Set down the data below in full, exactly as it reads, but without the pictures.

── Dataset records

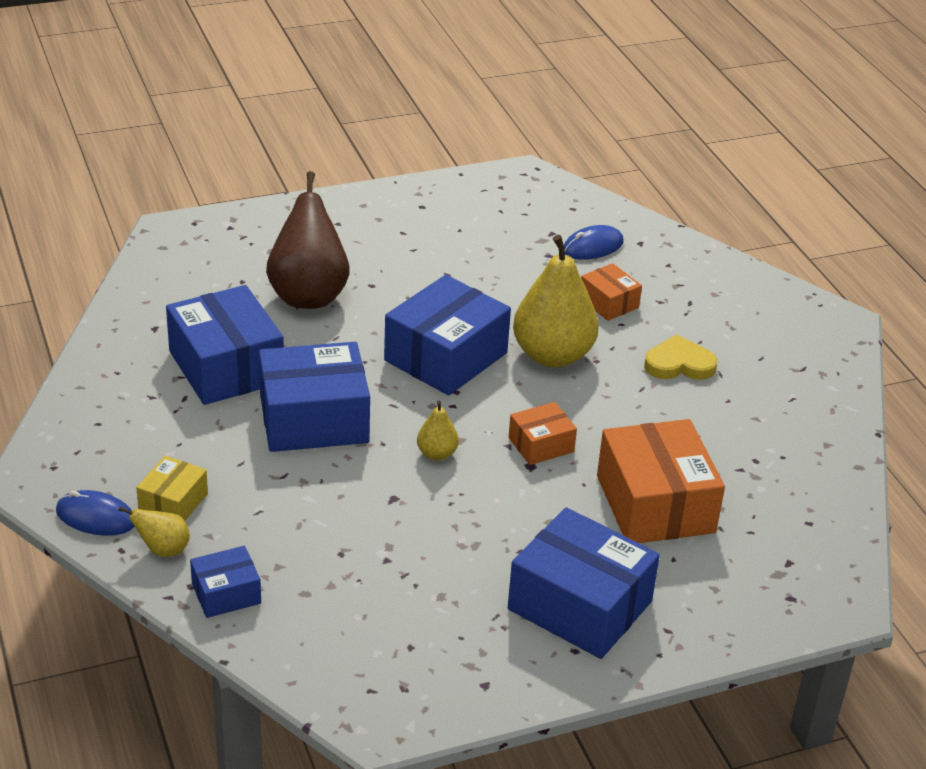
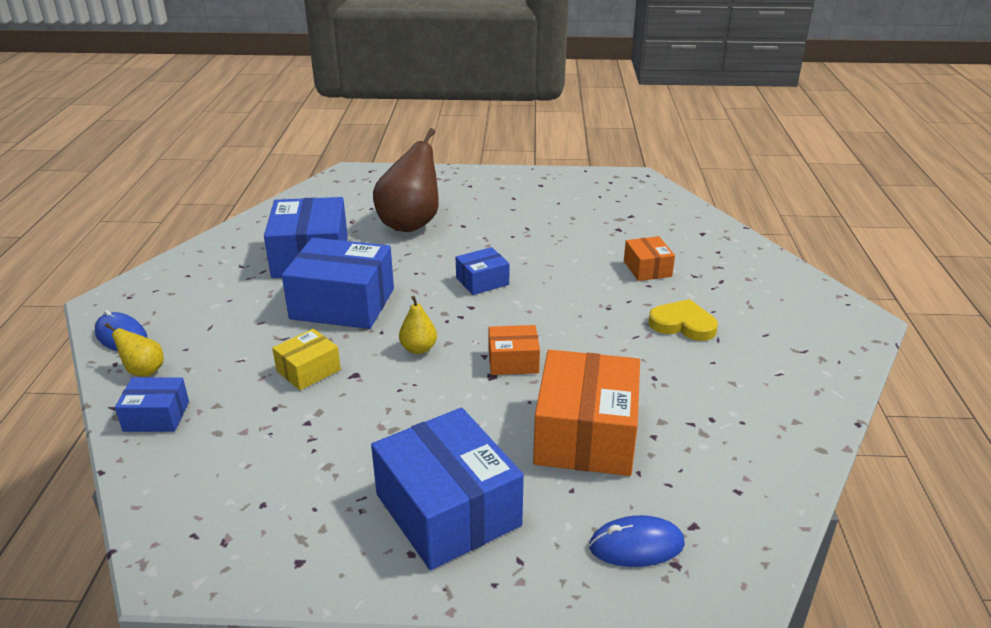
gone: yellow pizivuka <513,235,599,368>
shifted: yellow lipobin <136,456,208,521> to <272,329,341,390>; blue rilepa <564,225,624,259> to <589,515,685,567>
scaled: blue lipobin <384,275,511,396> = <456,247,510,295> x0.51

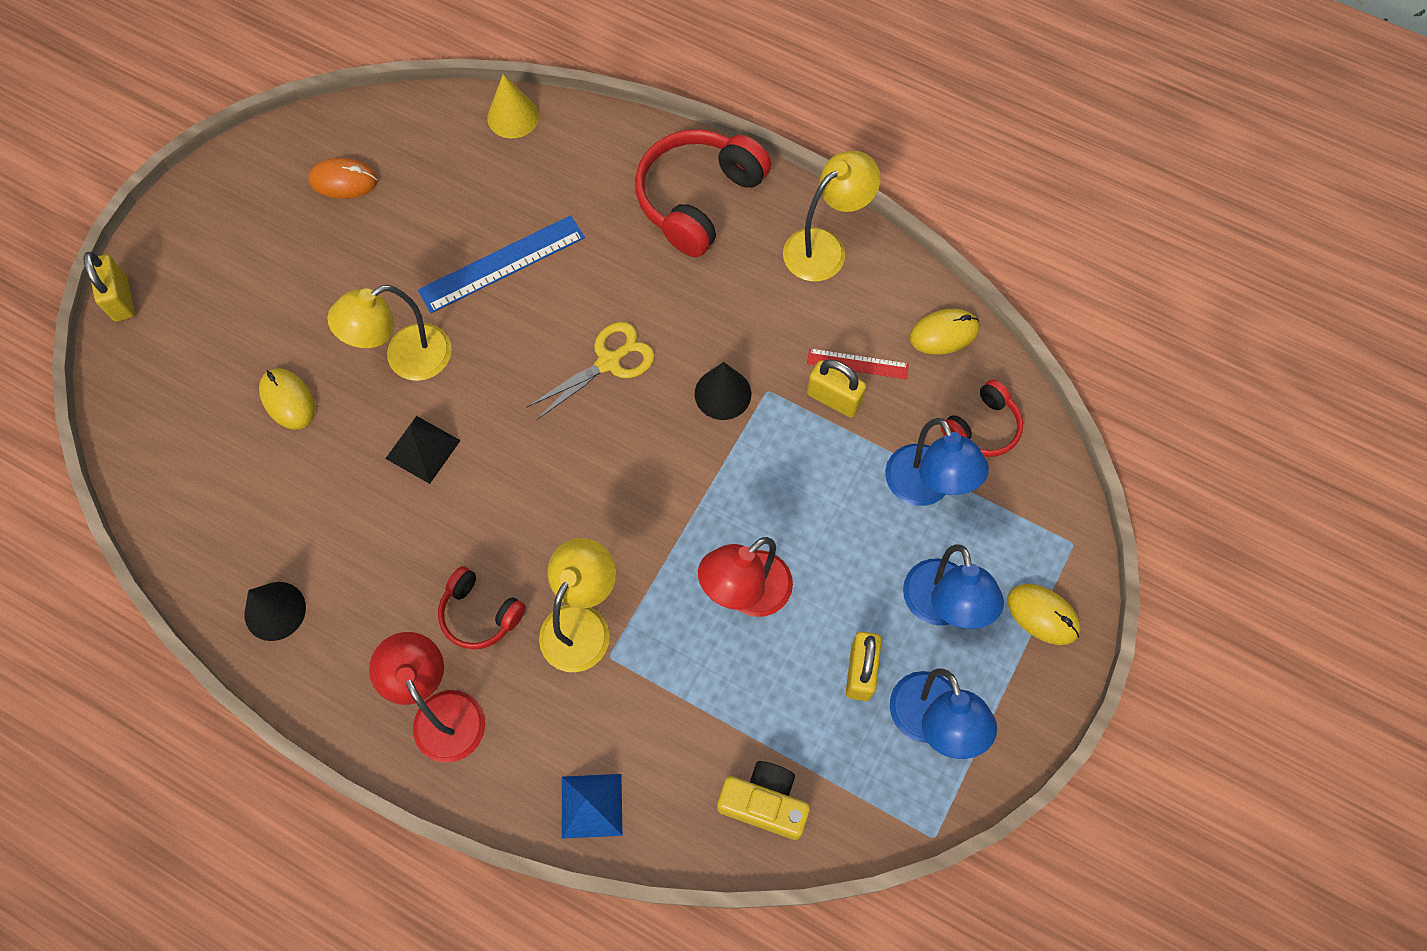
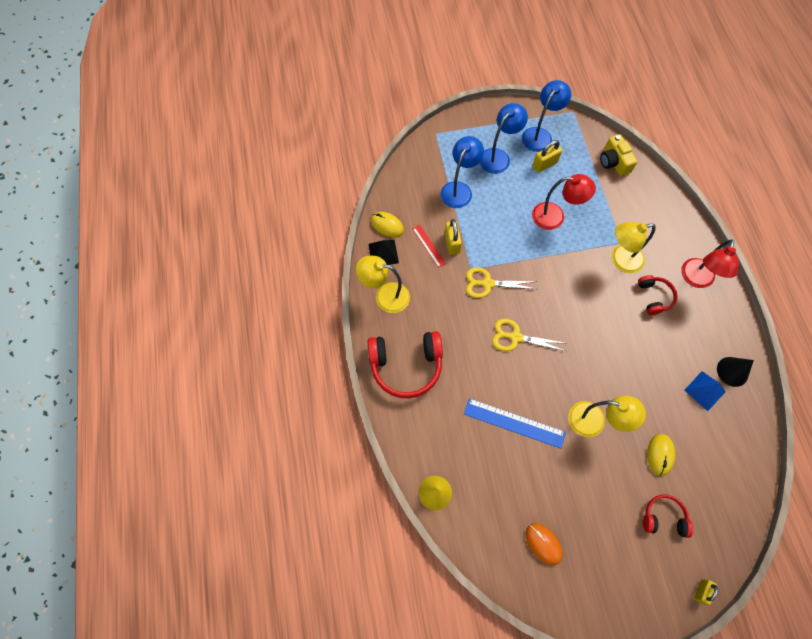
gone: yellow rilepa <1007,584,1080,645>
shifted: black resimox <385,416,461,484> to <368,240,399,265>; blue resimox <562,774,623,839> to <685,371,726,411>; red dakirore <941,379,1023,457> to <643,495,693,538>
swapped: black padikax <695,362,751,420> to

────

_Exercise output_
gone: yellow pizivuka <513,235,599,368>
shifted: yellow lipobin <136,456,208,521> to <272,329,341,390>; blue rilepa <564,225,624,259> to <589,515,685,567>
scaled: blue lipobin <384,275,511,396> = <456,247,510,295> x0.51

gone: yellow rilepa <1007,584,1080,645>
shifted: black resimox <385,416,461,484> to <368,240,399,265>; blue resimox <562,774,623,839> to <685,371,726,411>; red dakirore <941,379,1023,457> to <643,495,693,538>
swapped: black padikax <695,362,751,420> to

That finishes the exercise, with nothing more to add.